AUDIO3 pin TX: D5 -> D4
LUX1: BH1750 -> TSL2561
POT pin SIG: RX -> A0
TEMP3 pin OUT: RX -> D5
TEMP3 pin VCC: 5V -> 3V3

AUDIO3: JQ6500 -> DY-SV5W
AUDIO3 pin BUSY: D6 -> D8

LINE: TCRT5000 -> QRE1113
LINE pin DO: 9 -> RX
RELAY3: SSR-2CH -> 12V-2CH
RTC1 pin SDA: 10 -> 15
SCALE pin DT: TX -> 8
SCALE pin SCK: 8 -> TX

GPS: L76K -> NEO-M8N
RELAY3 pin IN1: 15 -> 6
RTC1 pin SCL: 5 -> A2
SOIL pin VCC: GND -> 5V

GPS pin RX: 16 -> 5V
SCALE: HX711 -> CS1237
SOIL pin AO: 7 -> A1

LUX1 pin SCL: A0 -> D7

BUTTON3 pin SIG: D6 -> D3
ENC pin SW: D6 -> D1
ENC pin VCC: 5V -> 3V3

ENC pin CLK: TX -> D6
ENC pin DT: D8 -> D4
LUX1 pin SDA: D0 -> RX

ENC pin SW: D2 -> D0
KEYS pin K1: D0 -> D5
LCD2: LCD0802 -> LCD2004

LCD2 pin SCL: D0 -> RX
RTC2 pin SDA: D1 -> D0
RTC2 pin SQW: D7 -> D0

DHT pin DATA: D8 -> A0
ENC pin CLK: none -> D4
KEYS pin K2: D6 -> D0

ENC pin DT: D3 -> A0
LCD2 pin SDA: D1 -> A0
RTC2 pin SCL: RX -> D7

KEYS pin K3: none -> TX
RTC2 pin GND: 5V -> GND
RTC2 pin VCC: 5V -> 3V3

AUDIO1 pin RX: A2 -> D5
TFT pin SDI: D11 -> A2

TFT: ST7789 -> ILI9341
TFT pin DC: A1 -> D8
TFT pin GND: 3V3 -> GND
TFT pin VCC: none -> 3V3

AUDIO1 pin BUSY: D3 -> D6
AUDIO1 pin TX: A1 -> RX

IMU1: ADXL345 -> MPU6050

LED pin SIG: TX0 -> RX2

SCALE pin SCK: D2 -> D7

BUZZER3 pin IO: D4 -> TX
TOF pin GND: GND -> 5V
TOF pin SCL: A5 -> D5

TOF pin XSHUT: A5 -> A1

Your instructions —
Go to the line in the listing above that has "KEYS pin K1: D0 -> D5" in it. Set down that line and each one after it, exactly.

Response area —
KEYS pin K1: D0 -> D5
LCD2: LCD0802 -> LCD2004

LCD2 pin SCL: D0 -> RX
RTC2 pin SDA: D1 -> D0
RTC2 pin SQW: D7 -> D0

DHT pin DATA: D8 -> A0
ENC pin CLK: none -> D4
KEYS pin K2: D6 -> D0

ENC pin DT: D3 -> A0
LCD2 pin SDA: D1 -> A0
RTC2 pin SCL: RX -> D7

KEYS pin K3: none -> TX
RTC2 pin GND: 5V -> GND
RTC2 pin VCC: 5V -> 3V3

AUDIO1 pin RX: A2 -> D5
TFT pin SDI: D11 -> A2

TFT: ST7789 -> ILI9341
TFT pin DC: A1 -> D8
TFT pin GND: 3V3 -> GND
TFT pin VCC: none -> 3V3

AUDIO1 pin BUSY: D3 -> D6
AUDIO1 pin TX: A1 -> RX

IMU1: ADXL345 -> MPU6050

LED pin SIG: TX0 -> RX2

SCALE pin SCK: D2 -> D7

BUZZER3 pin IO: D4 -> TX
TOF pin GND: GND -> 5V
TOF pin SCL: A5 -> D5

TOF pin XSHUT: A5 -> A1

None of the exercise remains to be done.